Exercise directions:
Your job is to return every line in the data holding the string "none".

+++ Available data

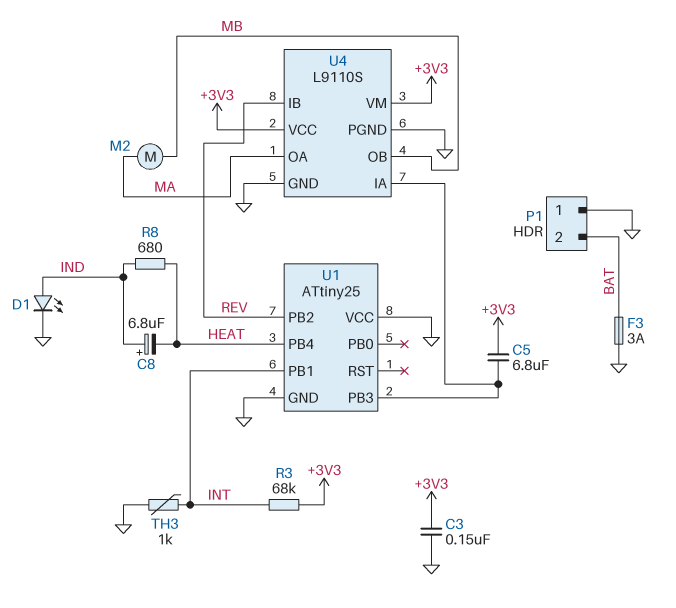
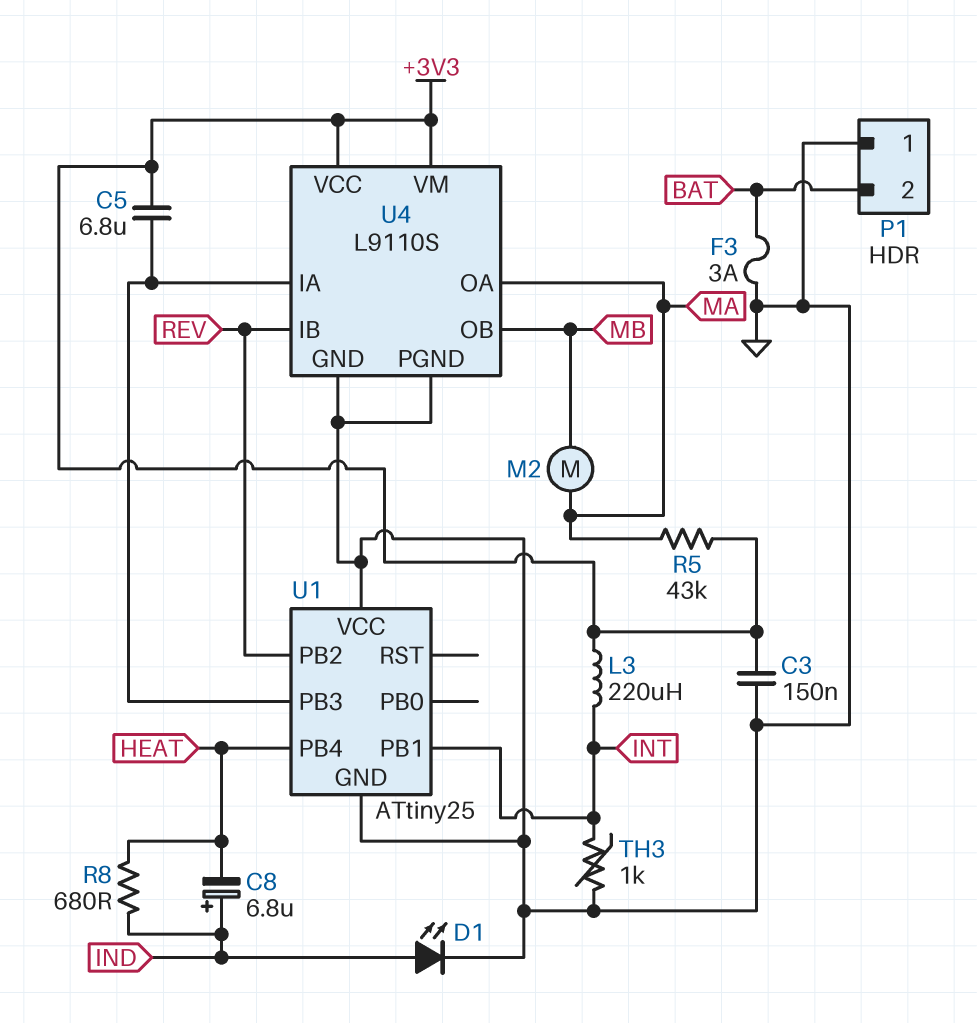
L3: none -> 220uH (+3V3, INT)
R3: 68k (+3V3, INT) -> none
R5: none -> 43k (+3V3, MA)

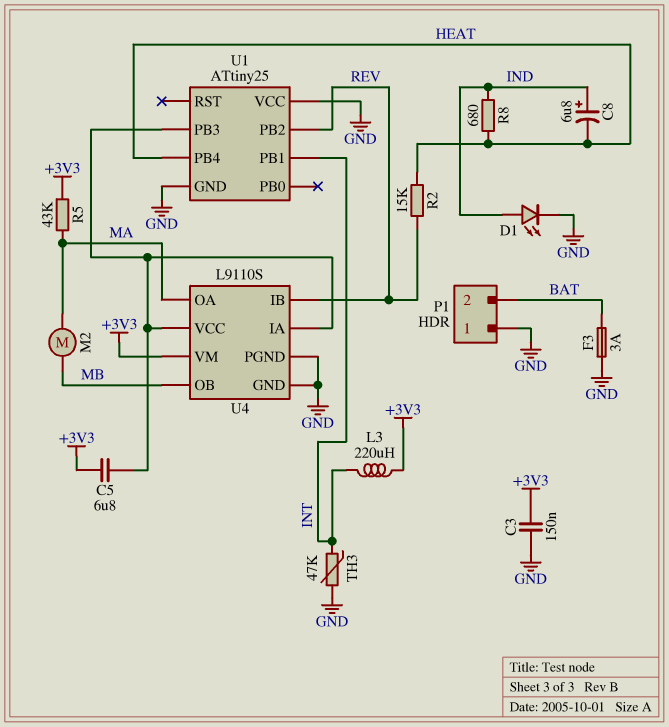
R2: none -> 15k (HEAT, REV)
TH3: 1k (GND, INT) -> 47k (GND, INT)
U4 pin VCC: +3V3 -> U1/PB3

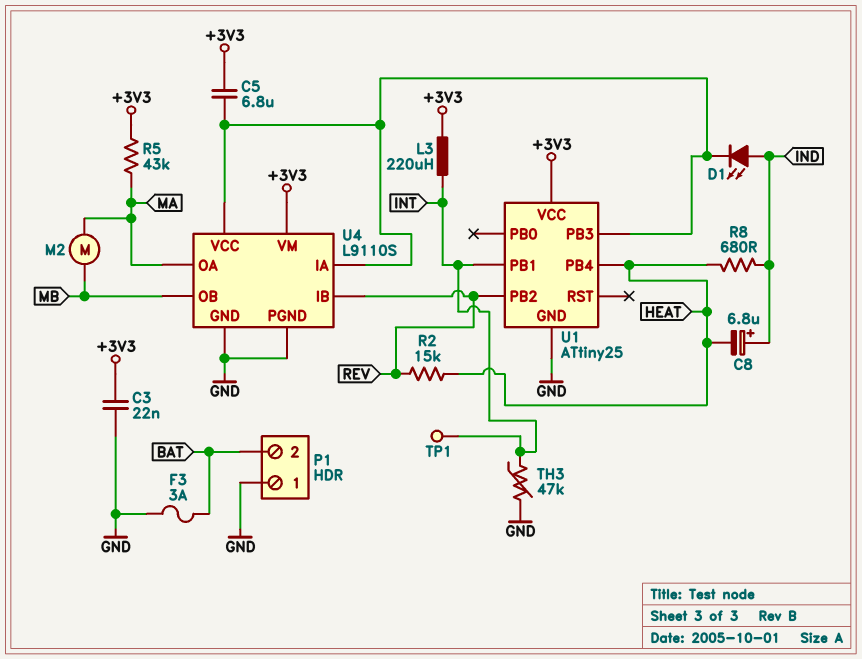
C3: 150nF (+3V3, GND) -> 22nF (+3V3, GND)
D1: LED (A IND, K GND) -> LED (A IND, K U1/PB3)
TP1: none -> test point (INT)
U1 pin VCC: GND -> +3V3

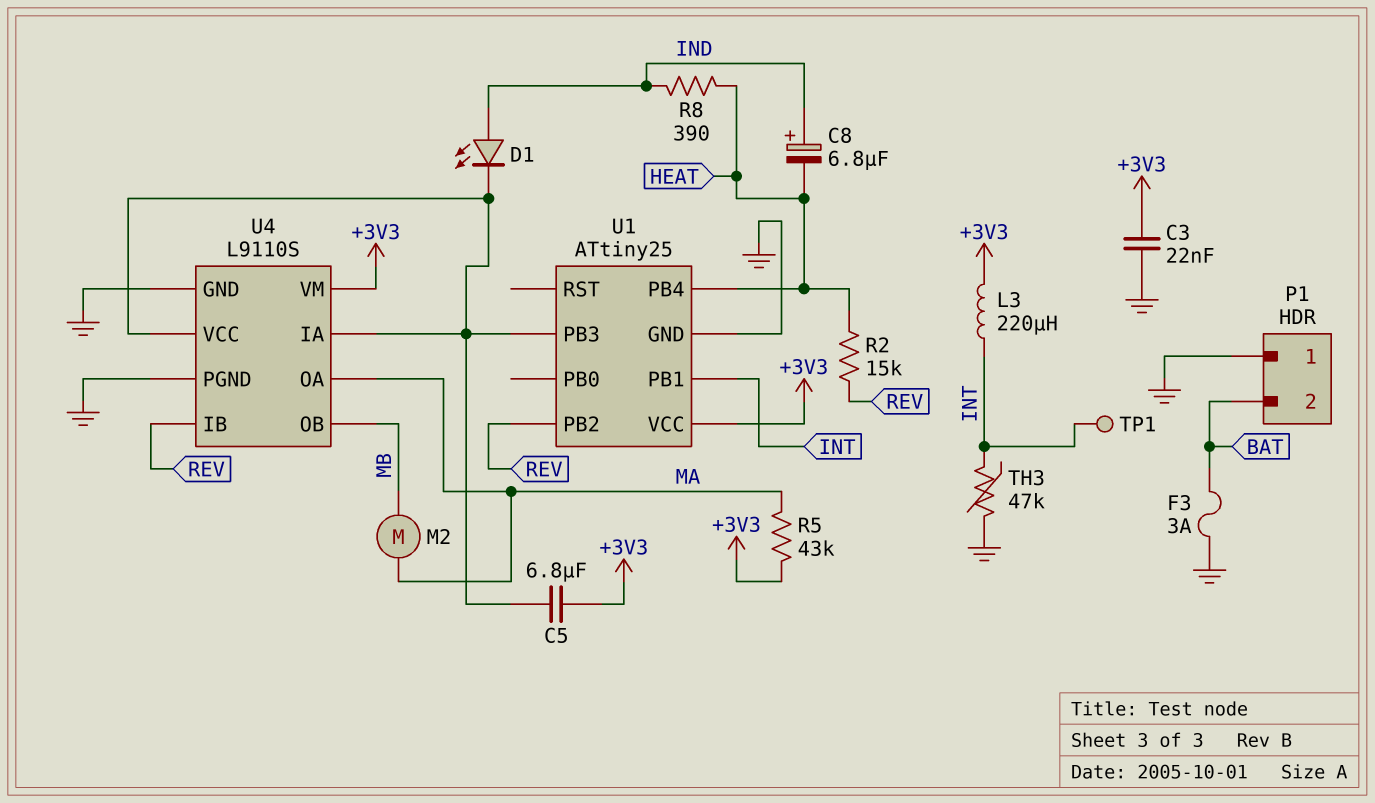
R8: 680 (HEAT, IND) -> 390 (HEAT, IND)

++++++

Written response:
L3: none -> 220uH (+3V3, INT)
R3: 68k (+3V3, INT) -> none
R5: none -> 43k (+3V3, MA)
R2: none -> 15k (HEAT, REV)
TP1: none -> test point (INT)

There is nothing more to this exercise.